═══ Records provided ═══
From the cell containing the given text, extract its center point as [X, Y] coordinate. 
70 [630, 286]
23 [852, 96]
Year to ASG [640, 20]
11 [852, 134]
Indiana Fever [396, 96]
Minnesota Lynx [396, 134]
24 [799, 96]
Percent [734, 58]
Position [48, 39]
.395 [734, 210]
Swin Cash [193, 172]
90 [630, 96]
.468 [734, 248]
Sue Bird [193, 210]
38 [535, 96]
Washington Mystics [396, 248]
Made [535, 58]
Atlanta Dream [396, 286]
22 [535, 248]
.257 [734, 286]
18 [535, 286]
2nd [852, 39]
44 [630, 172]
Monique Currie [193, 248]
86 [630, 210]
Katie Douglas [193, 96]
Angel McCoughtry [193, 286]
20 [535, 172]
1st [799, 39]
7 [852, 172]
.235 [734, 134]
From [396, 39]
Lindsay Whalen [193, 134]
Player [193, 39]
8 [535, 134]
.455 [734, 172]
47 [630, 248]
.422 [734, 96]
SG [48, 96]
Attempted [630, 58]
═══
#### Exercise brief:
Please identify every line in the items above that contains the string "From" and copy each one out.

#### Answer:
From the cell containing the given text, extract its center point as [X, Y] coordinate. 
From [396, 39]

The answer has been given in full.